Task prompt ->
Repeat the rows word for word, starting at the line containing "Locate which object" and ending at the line containing "coordinates (446, 132).". Leave out any picture markers.

[Spatial questions tied to images]
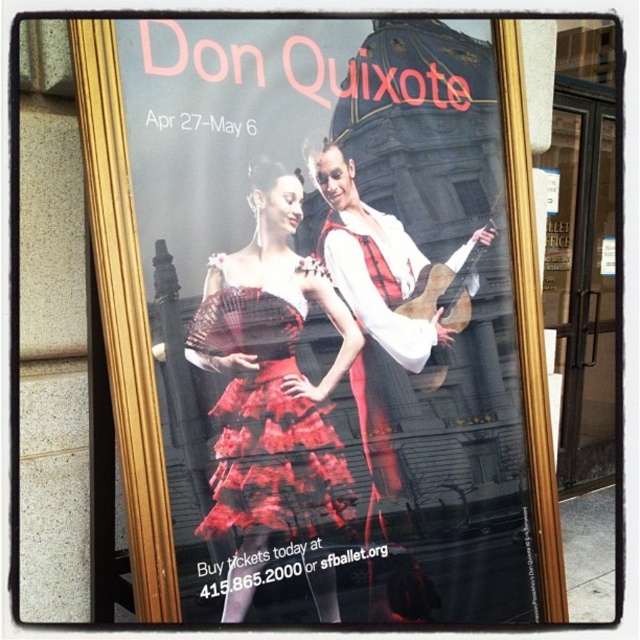
Question: Which of the following is the farthest from the observer?

Choices:
 (A) red lace dress at center
 (B) matte black violin at center

Answer: (A)

Question: Is matte black violin at center above red lace dress at center?

Choices:
 (A) yes
 (B) no

Answer: (A)

Question: Which point appears closest to the camera in this image?

Choices:
 (A) (147, 195)
 (B) (262, 438)

Answer: (A)

Question: Where is matte black violin at center located in relation to red lace dress at center in the image?

Choices:
 (A) below
 (B) above

Answer: (B)

Question: Is matte black violin at center behind red lace dress at center?

Choices:
 (A) no
 (B) yes

Answer: (A)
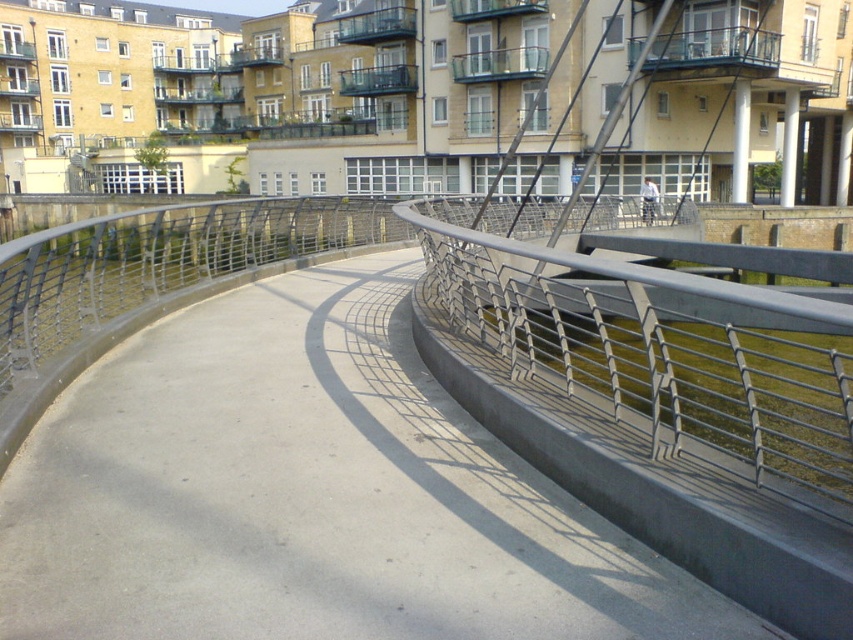
Which of these two, smooth concrete path at center or metallic gray railing at center, stands taller?

With more height is metallic gray railing at center.

Can you confirm if smooth concrete path at center is bigger than metallic gray railing at center?

Incorrect, smooth concrete path at center is not larger than metallic gray railing at center.

At what (x,y) coordinates should I click in order to perform the action: click on smooth concrete path at center. Please return your answer as a coordinate pair (x, y). This screenshot has height=640, width=853. Looking at the image, I should click on (309, 493).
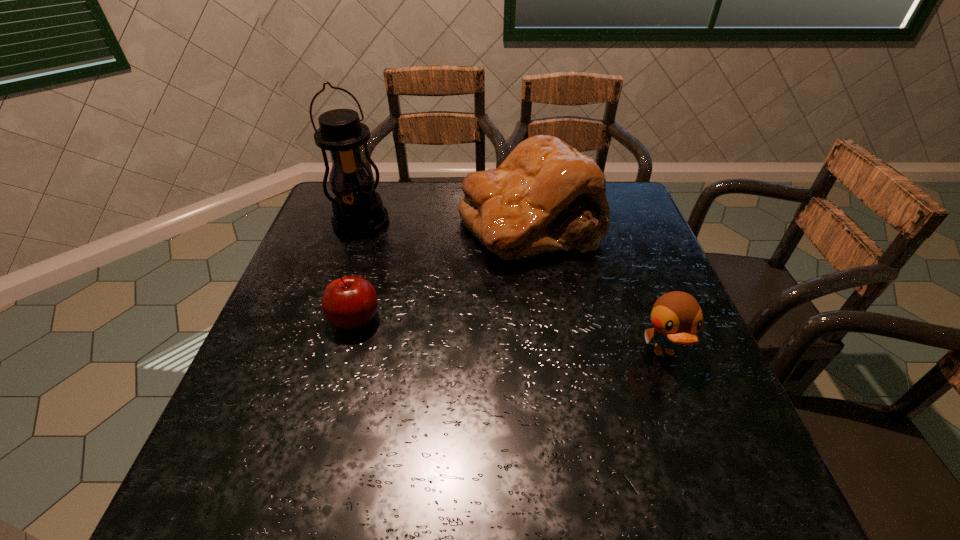
In order to click on vacant space that's between the duck and the tallest object in this screenshot , I will do `click(513, 287)`.

This screenshot has height=540, width=960. I want to click on vacant area that lies between the shortest object and the third tallest object, so click(510, 336).

The image size is (960, 540). Identify the location of unoccupied position between the apple and the bread. coord(443,272).

The height and width of the screenshot is (540, 960). I want to click on free space between the bread and the lantern, so click(x=445, y=222).

The image size is (960, 540). I want to click on vacant point located between the apple and the bread, so click(443, 272).

At what (x,y) coordinates should I click in order to perform the action: click on free space that is in between the duck and the apple. Please return your answer as a coordinate pair (x, y). The height and width of the screenshot is (540, 960). Looking at the image, I should click on (510, 336).

Locate which object is the third closest to the tallest object. Please provide its 2D coordinates. Your answer should be formatted as a tuple, i.e. [(x, y)], where the tuple contains the x and y coordinates of a point satisfying the conditions above.

[(676, 316)]

Locate an element on the screen. The width and height of the screenshot is (960, 540). object that is the third closest to the apple is located at coordinates (676, 316).

Identify the location of vacant space that satisfies the following two spatial constraints: 1. on the back side of the shortest object; 2. on the right side of the third shortest object. (381, 224).

Identify the location of vacant space that satisfies the following two spatial constraints: 1. on the front side of the lantern; 2. on the right side of the third shortest object. This screenshot has height=540, width=960. (360, 224).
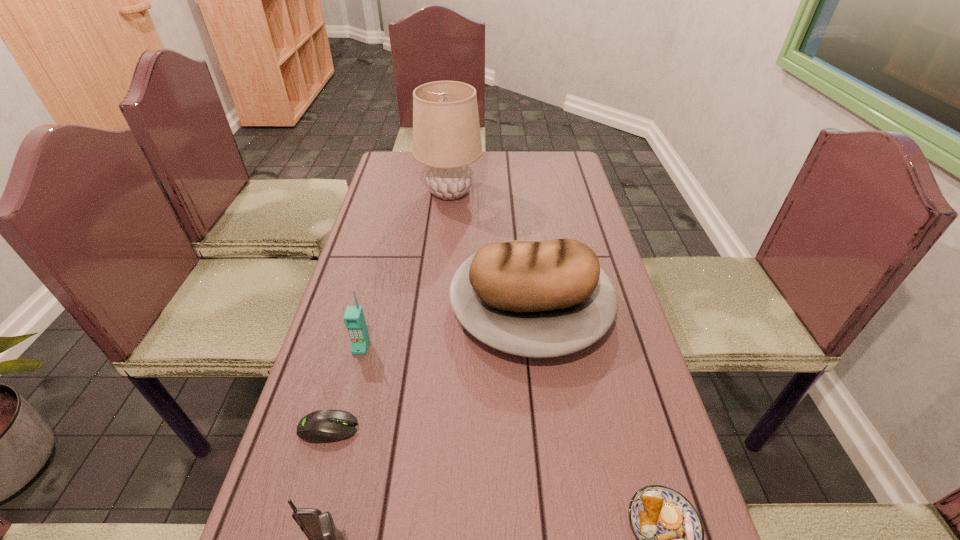
Where is `the tallest object`? This screenshot has width=960, height=540. the tallest object is located at coordinates (446, 132).

This screenshot has height=540, width=960. In order to click on lampshade in this screenshot , I will do `click(446, 132)`.

At what (x,y) coordinates should I click in order to perform the action: click on bread. Please return your answer as a coordinate pair (x, y). The height and width of the screenshot is (540, 960). Looking at the image, I should click on (540, 299).

This screenshot has height=540, width=960. What are the coordinates of `the farther cellular telephone` in the screenshot? It's located at (354, 319).

This screenshot has height=540, width=960. What are the coordinates of `the fourth farthest object` in the screenshot? It's located at (323, 426).

Find the location of a particular element. This screenshot has width=960, height=540. the shortest object is located at coordinates (323, 426).

Identify the location of free space located on the right of the farthest object. (554, 192).

This screenshot has height=540, width=960. Find the location of `free space located 0.260m on the back of the bread`. free space located 0.260m on the back of the bread is located at coordinates (519, 206).

Locate an element on the screen. Image resolution: width=960 pixels, height=540 pixels. vacant point located 0.350m on the keypad of the farther cellular telephone is located at coordinates (318, 519).

Find the location of a particular element. This screenshot has height=540, width=960. vacant point located on the wheel side of the shortest object is located at coordinates (449, 429).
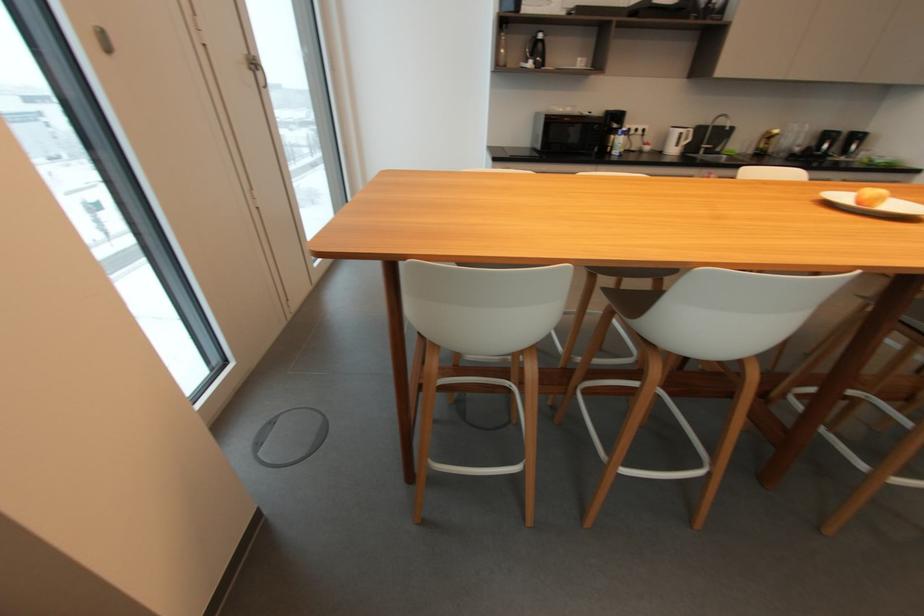
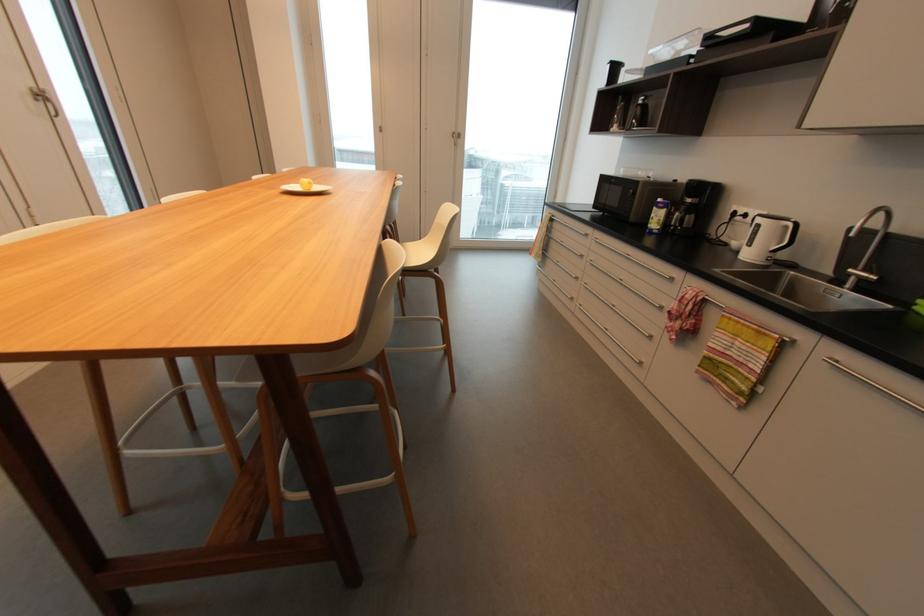
In the second image, find the point that corresponds to [691,132] in the first image.

(789, 227)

Solution to the exercise ->
Locate which object is the third closest to the tallest object. Please provide its 2D coordinates. Your answer should be formatted as a tuple, i.e. [(x, y)], where the tuple contains the x and y coordinates of a point satisfying the conditions above.

[(676, 316)]

Locate an element on the screen. The width and height of the screenshot is (960, 540). object that is the third closest to the apple is located at coordinates (676, 316).

Identify the location of vacant space that satisfies the following two spatial constraints: 1. on the back side of the shortest object; 2. on the right side of the third shortest object. (381, 224).

Identify the location of vacant space that satisfies the following two spatial constraints: 1. on the front side of the lantern; 2. on the right side of the third shortest object. This screenshot has height=540, width=960. (360, 224).
Where is `the tallest object`? This screenshot has width=960, height=540. the tallest object is located at coordinates (446, 132).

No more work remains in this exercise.